Work request:
Copy exactly and only the lines running from the one that contains "yellow brick H2:I3" to the final line of the data below, without the pictures.

Data extracted from a collection:
———
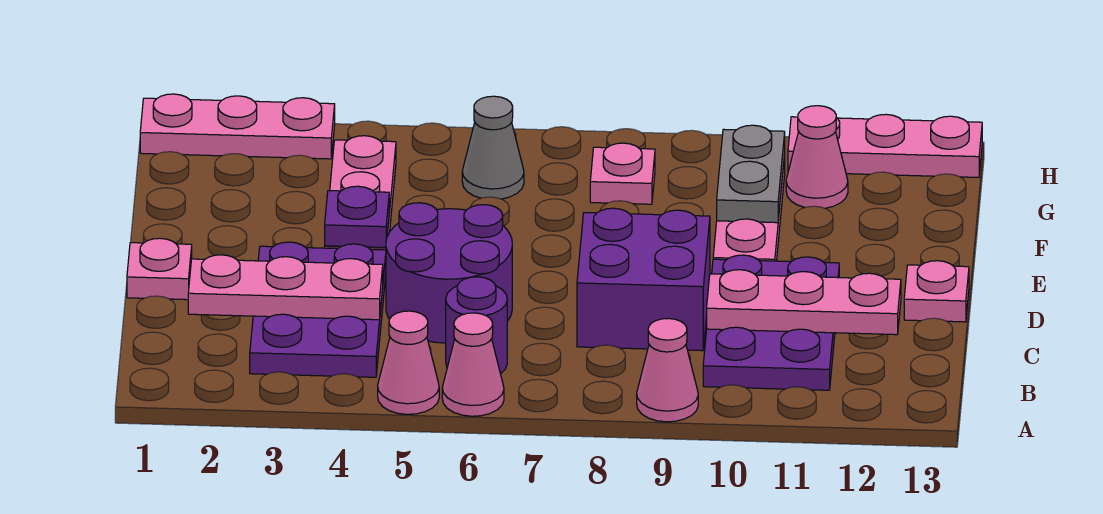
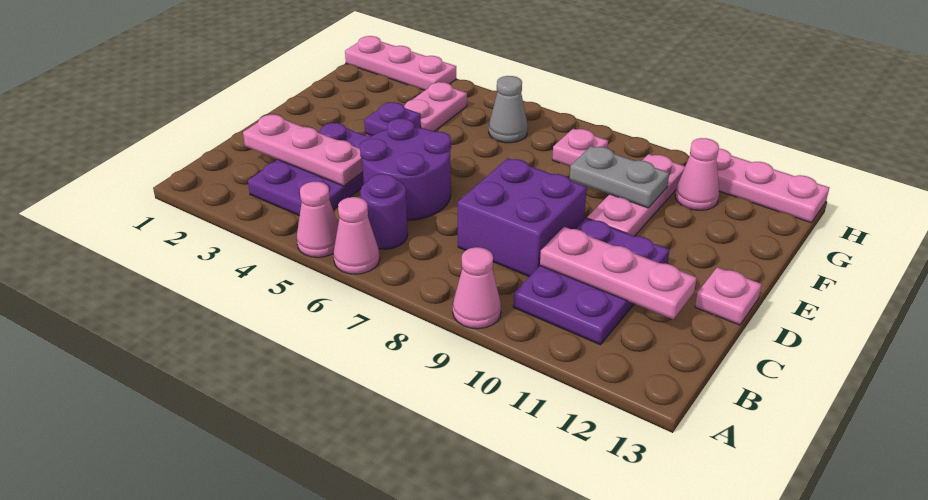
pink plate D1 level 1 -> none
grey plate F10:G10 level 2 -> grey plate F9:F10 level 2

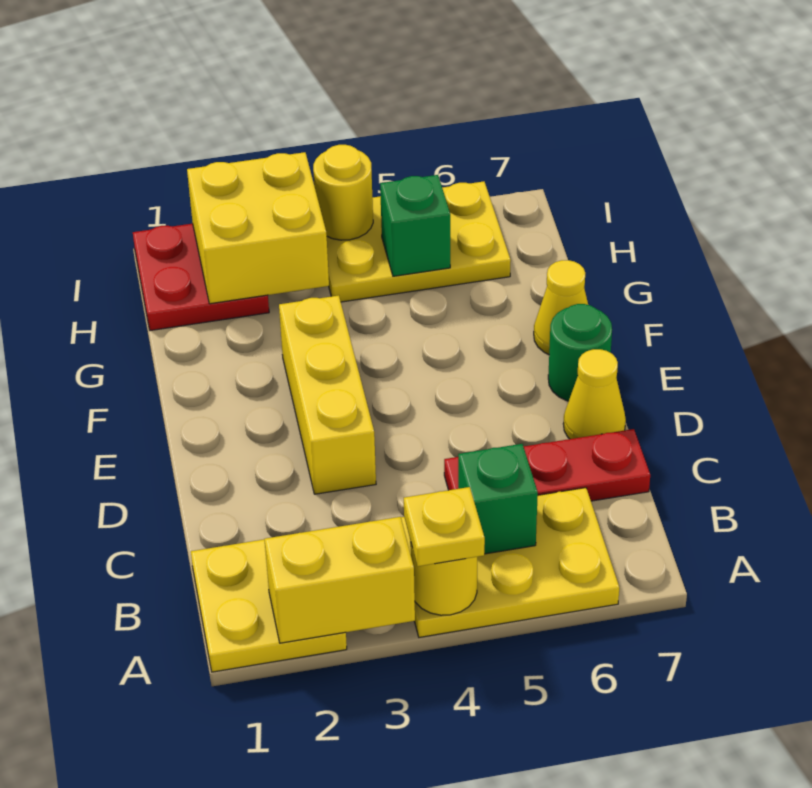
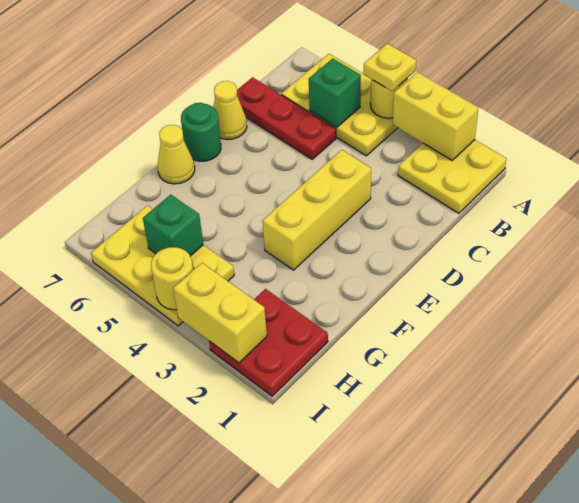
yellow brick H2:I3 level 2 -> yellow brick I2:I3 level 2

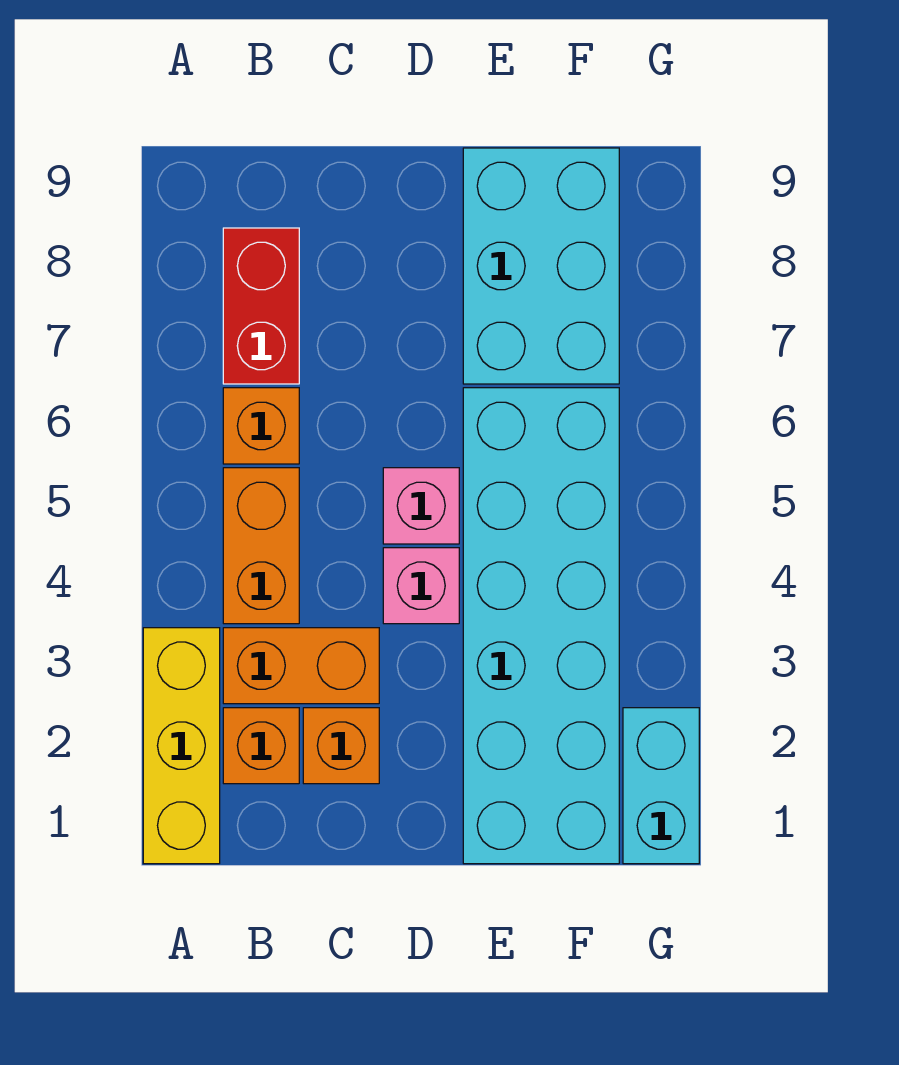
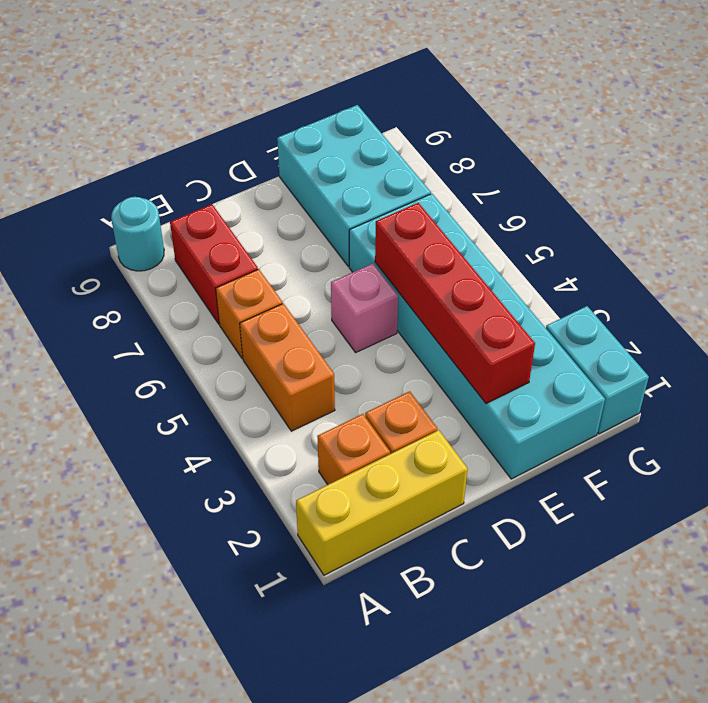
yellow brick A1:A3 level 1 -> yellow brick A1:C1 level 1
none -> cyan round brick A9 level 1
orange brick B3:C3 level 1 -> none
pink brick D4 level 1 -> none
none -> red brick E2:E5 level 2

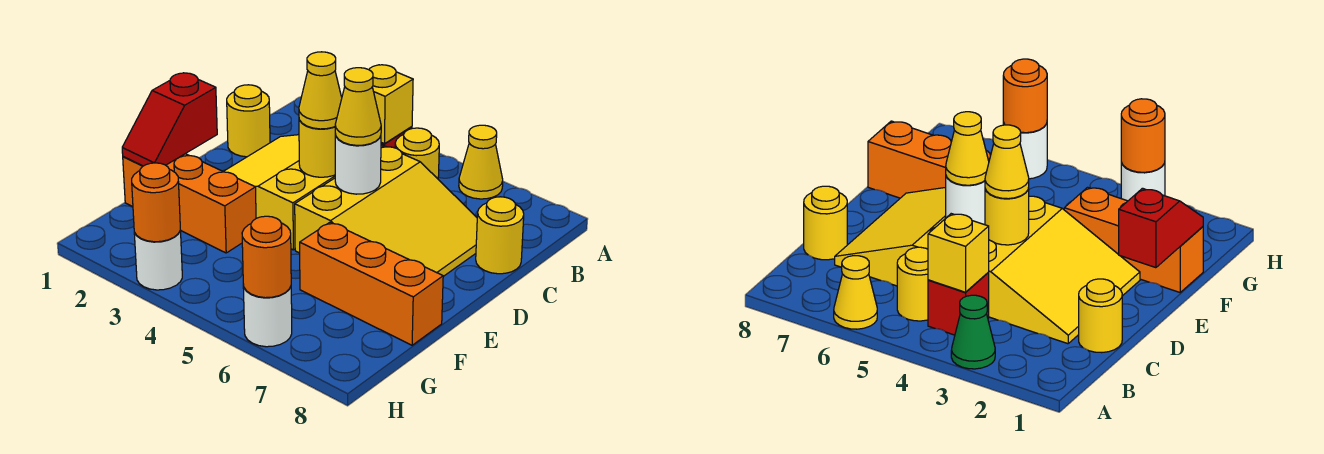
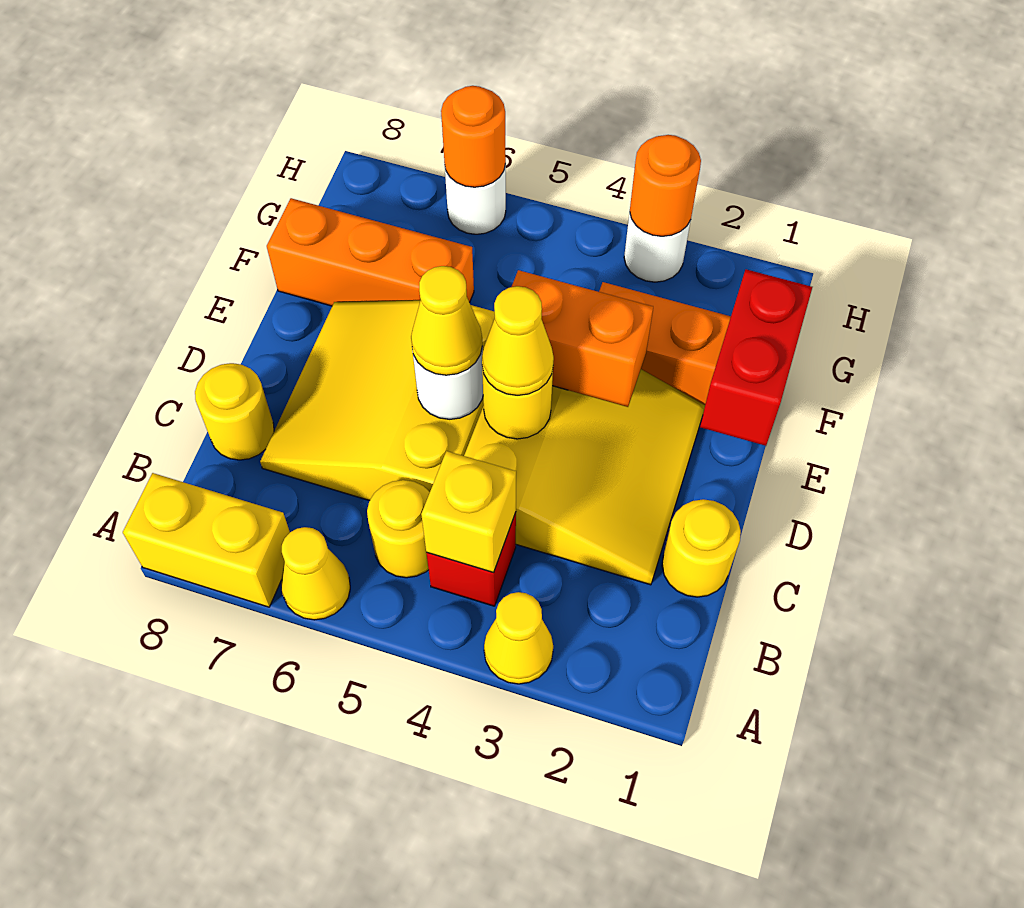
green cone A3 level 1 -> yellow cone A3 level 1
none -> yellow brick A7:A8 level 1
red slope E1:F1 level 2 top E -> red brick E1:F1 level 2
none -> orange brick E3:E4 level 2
———
Written solution:
yellow brick H2:I3 level 2 -> yellow brick I2:I3 level 2

yellow brick A1:A3 level 1 -> yellow brick A1:C1 level 1
none -> cyan round brick A9 level 1
orange brick B3:C3 level 1 -> none
pink brick D4 level 1 -> none
none -> red brick E2:E5 level 2

green cone A3 level 1 -> yellow cone A3 level 1
none -> yellow brick A7:A8 level 1
red slope E1:F1 level 2 top E -> red brick E1:F1 level 2
none -> orange brick E3:E4 level 2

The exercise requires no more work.